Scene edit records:

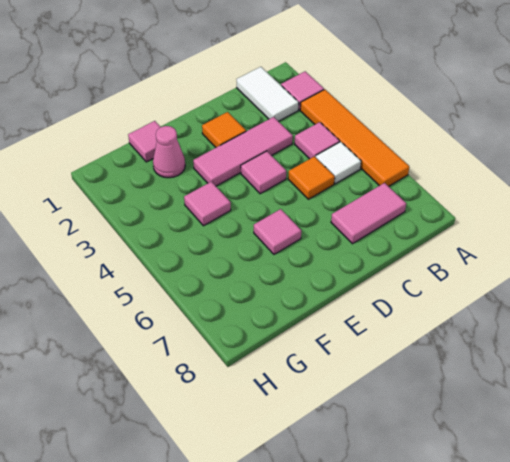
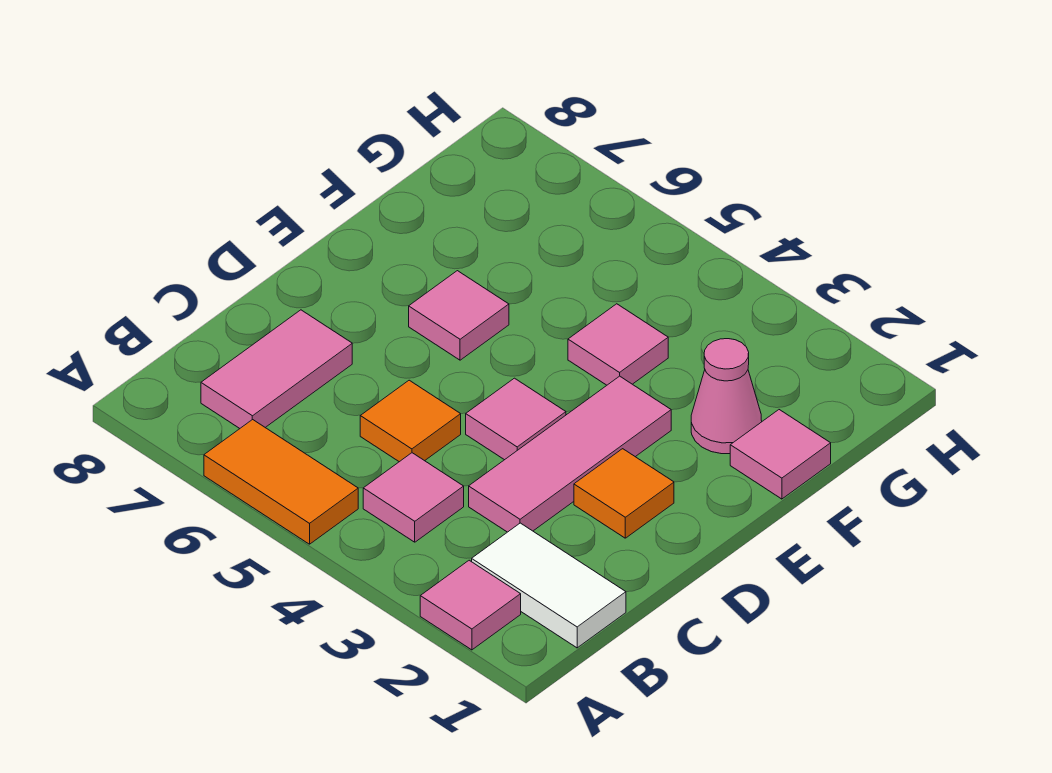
orange tile A3:A6 level 1 -> orange tile A5:A6 level 1
white tile B5 level 1 -> none

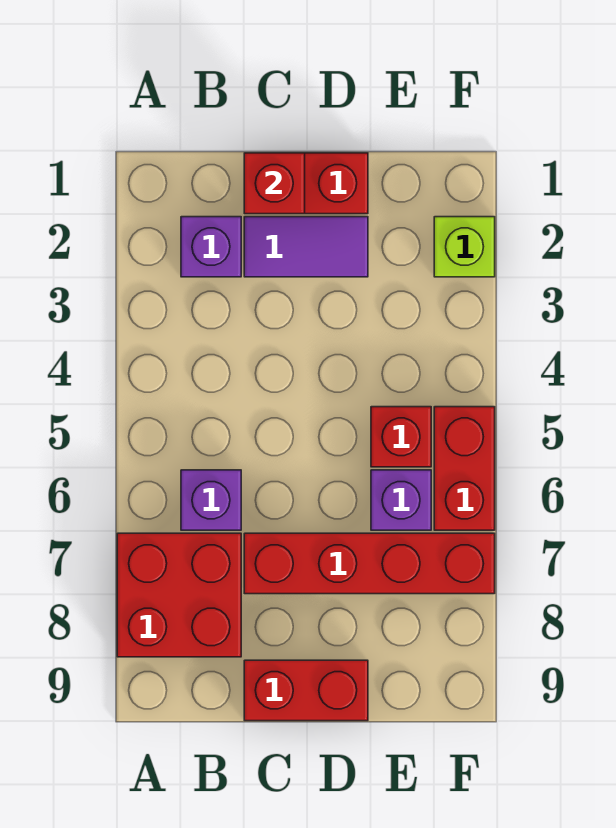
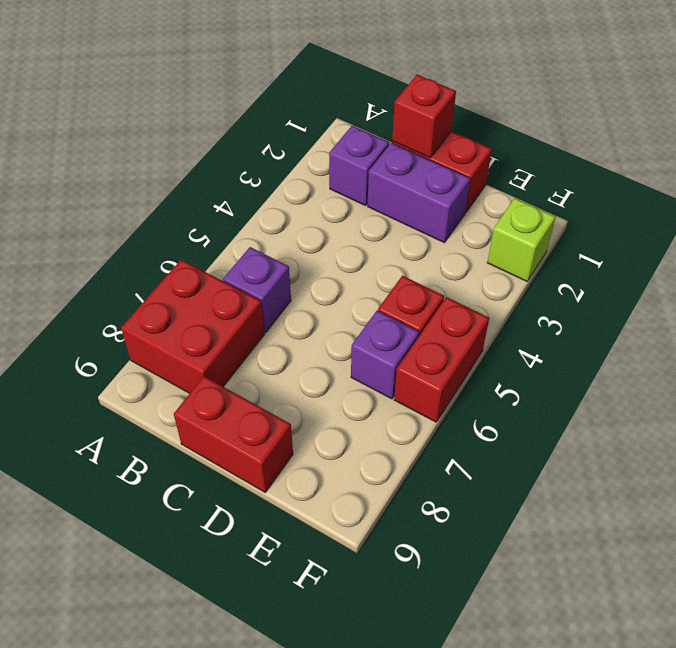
purple tile C2:D2 level 1 -> purple brick C2:D2 level 1
red brick C7:F7 level 1 -> none

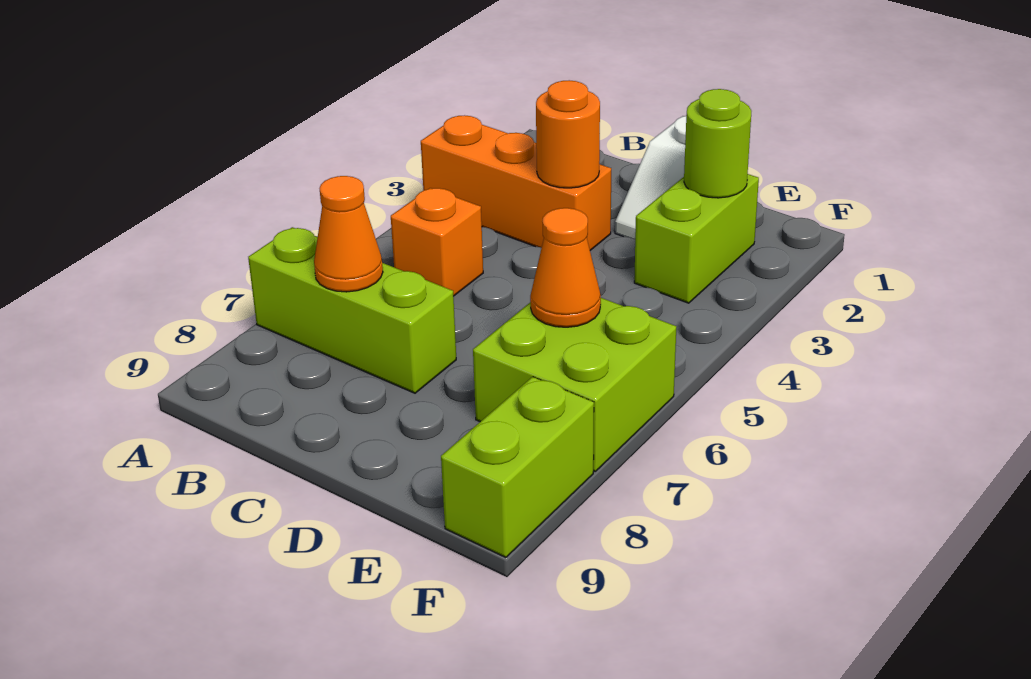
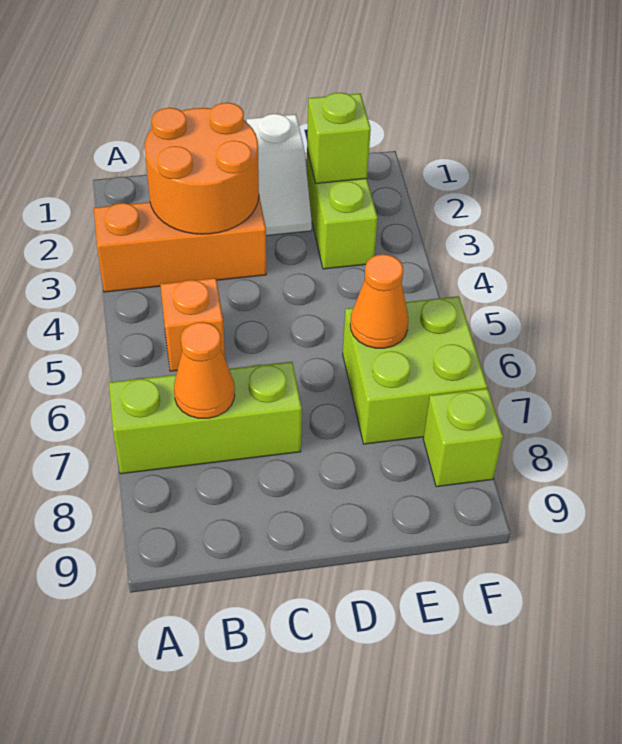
orange round brick C3 level 2 -> orange round brick B2:C3 level 2
lime round brick E2 level 2 -> lime brick E2 level 2
lime brick F8:F9 level 1 -> lime brick F8 level 1

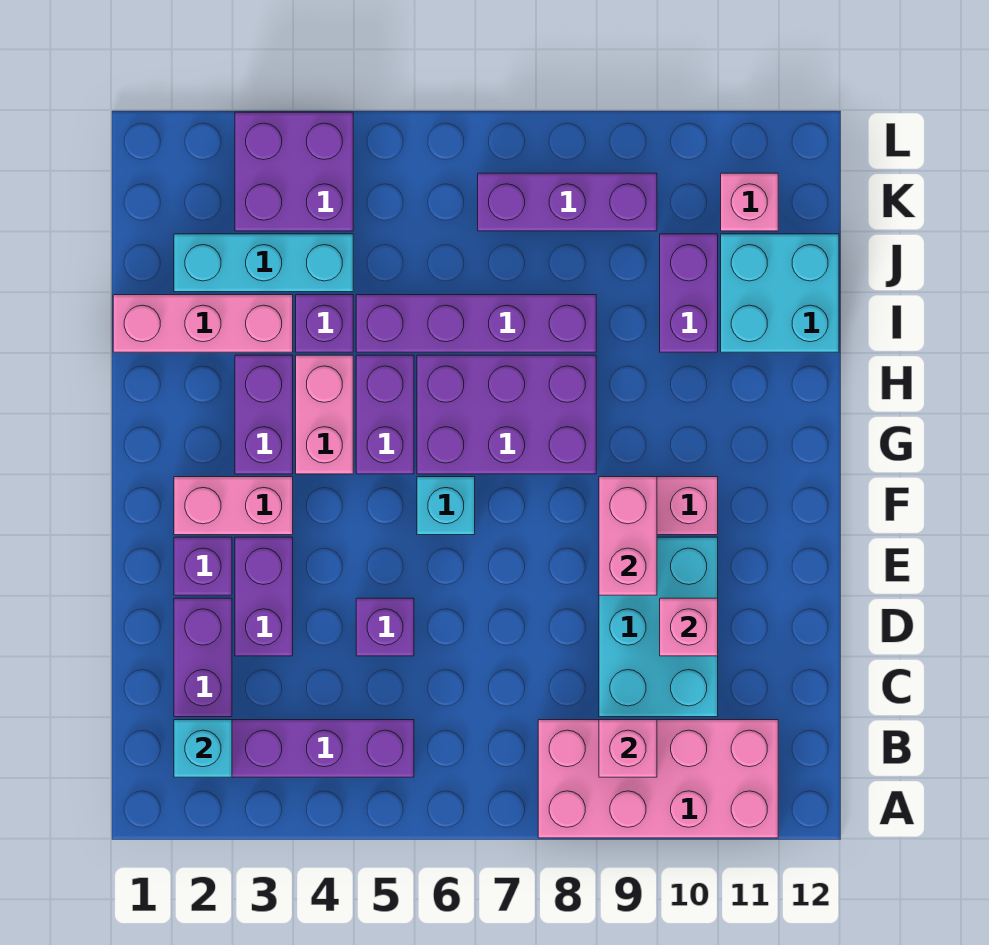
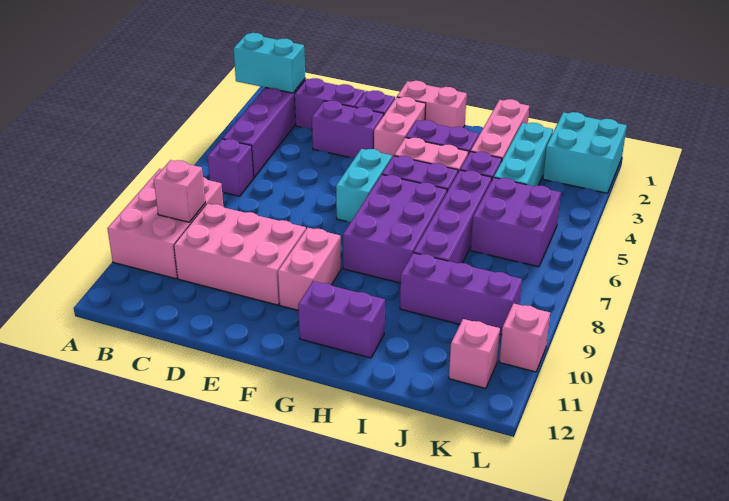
pink brick A8:B11 level 1 -> pink brick A8:B10 level 1
cyan brick B2 level 2 -> cyan brick A2:B2 level 2
cyan brick C9:E10 level 1 -> pink brick C9:E10 level 1
purple brick D5 level 1 -> purple brick B6 level 1
pink brick D10 level 2 -> pink brick L10 level 1
pink brick E9:F9 level 2 -> pink brick F1:G1 level 1
cyan brick F6 level 1 -> cyan brick F5:F6 level 1
purple brick I10:J10 level 1 -> purple brick G11:H11 level 1
cyan brick I11:J12 level 1 -> cyan brick K1:L2 level 1
purple brick K3:L4 level 1 -> purple brick J5:K6 level 1
purple brick K7:K9 level 1 -> purple brick I9:K9 level 1

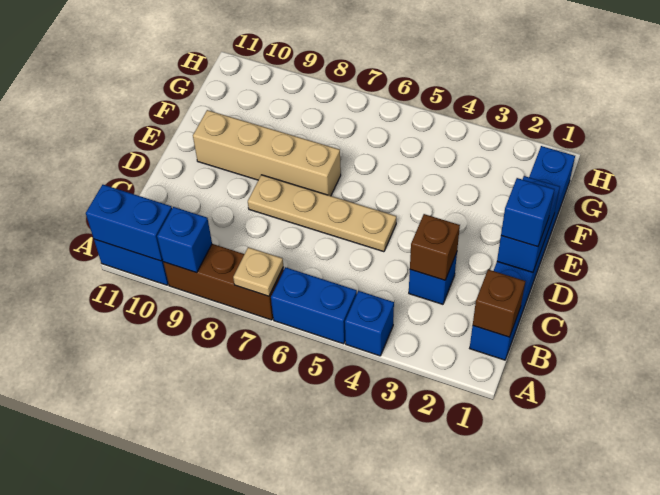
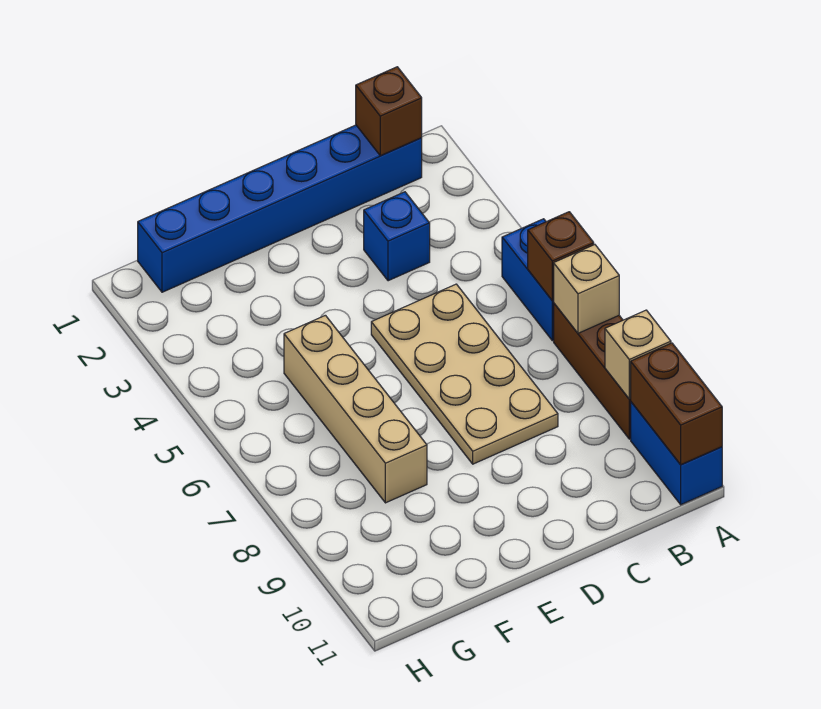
blue brick A4 level 1 -> none
tan plate A7 level 2 -> tan brick A7 level 2
blue brick A9 level 2 -> tan brick A9 level 2
blue brick A10:A11 level 2 -> brown brick A10:A11 level 2
brown brick C3 level 2 -> brown brick A6 level 2
blue brick D1:E1 level 2 -> none
blue brick D1 level 3 -> none
tan plate D5:D8 level 1 -> tan plate C5:D8 level 1
tan brick E7:E10 level 1 -> tan brick F5:F8 level 1

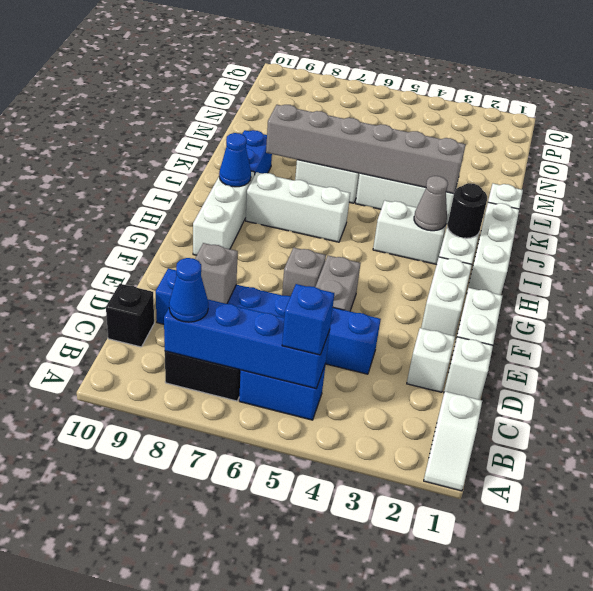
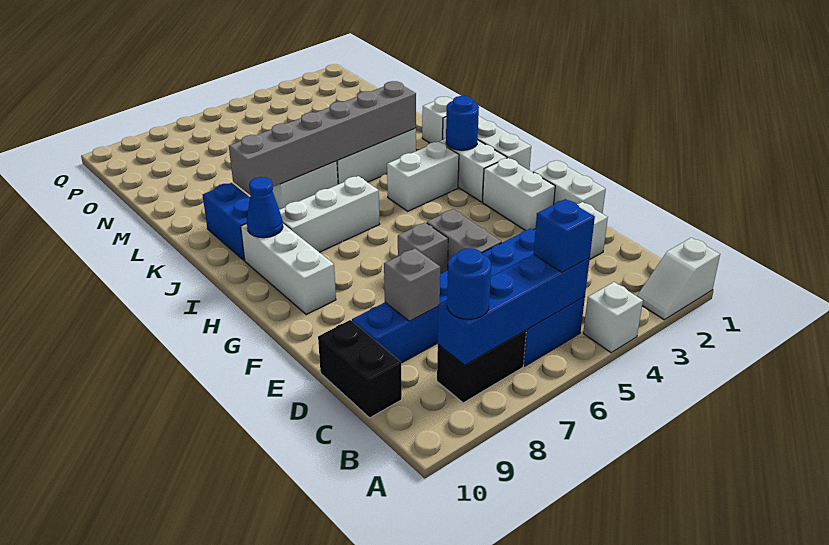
white slope A1:B1 level 1 top B -> white slope A1:A2 level 1 top 1
blue cone B8 level 3 -> blue round brick B8 level 3
black brick C10 level 1 -> black brick C10:D10 level 1
white brick D1 level 1 -> white brick A4 level 1
black round brick I2 level 2 -> blue round brick I2 level 2
grey cone I3 level 2 -> none

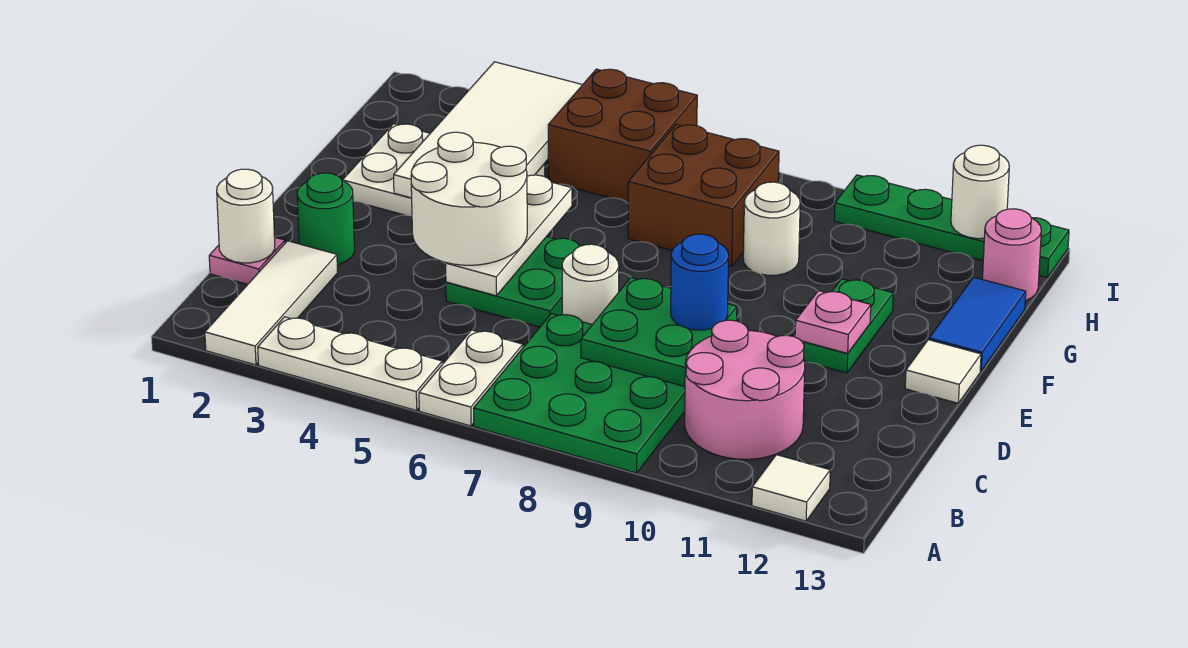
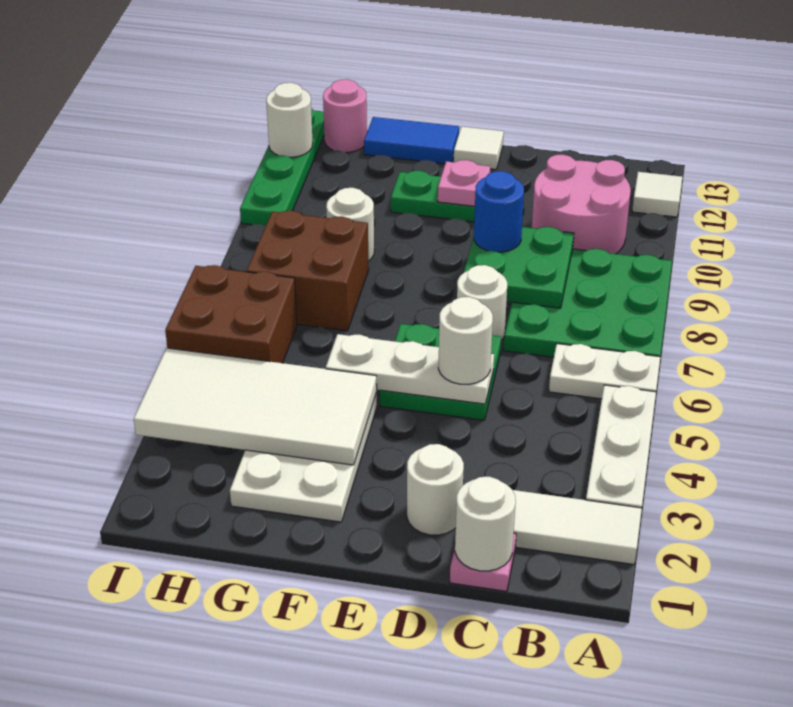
green round brick D2 level 1 -> white round brick D2 level 1
white round brick D4:E5 level 3 -> white round brick D5 level 3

(Problem details): Would you retype every record above exactly, leaving out the pictures?

(Answer to this task):
orange tile A3:A6 level 1 -> orange tile A5:A6 level 1
white tile B5 level 1 -> none

purple tile C2:D2 level 1 -> purple brick C2:D2 level 1
red brick C7:F7 level 1 -> none

orange round brick C3 level 2 -> orange round brick B2:C3 level 2
lime round brick E2 level 2 -> lime brick E2 level 2
lime brick F8:F9 level 1 -> lime brick F8 level 1

pink brick A8:B11 level 1 -> pink brick A8:B10 level 1
cyan brick B2 level 2 -> cyan brick A2:B2 level 2
cyan brick C9:E10 level 1 -> pink brick C9:E10 level 1
purple brick D5 level 1 -> purple brick B6 level 1
pink brick D10 level 2 -> pink brick L10 level 1
pink brick E9:F9 level 2 -> pink brick F1:G1 level 1
cyan brick F6 level 1 -> cyan brick F5:F6 level 1
purple brick I10:J10 level 1 -> purple brick G11:H11 level 1
cyan brick I11:J12 level 1 -> cyan brick K1:L2 level 1
purple brick K3:L4 level 1 -> purple brick J5:K6 level 1
purple brick K7:K9 level 1 -> purple brick I9:K9 level 1

blue brick A4 level 1 -> none
tan plate A7 level 2 -> tan brick A7 level 2
blue brick A9 level 2 -> tan brick A9 level 2
blue brick A10:A11 level 2 -> brown brick A10:A11 level 2
brown brick C3 level 2 -> brown brick A6 level 2
blue brick D1:E1 level 2 -> none
blue brick D1 level 3 -> none
tan plate D5:D8 level 1 -> tan plate C5:D8 level 1
tan brick E7:E10 level 1 -> tan brick F5:F8 level 1

white slope A1:B1 level 1 top B -> white slope A1:A2 level 1 top 1
blue cone B8 level 3 -> blue round brick B8 level 3
black brick C10 level 1 -> black brick C10:D10 level 1
white brick D1 level 1 -> white brick A4 level 1
black round brick I2 level 2 -> blue round brick I2 level 2
grey cone I3 level 2 -> none

green round brick D2 level 1 -> white round brick D2 level 1
white round brick D4:E5 level 3 -> white round brick D5 level 3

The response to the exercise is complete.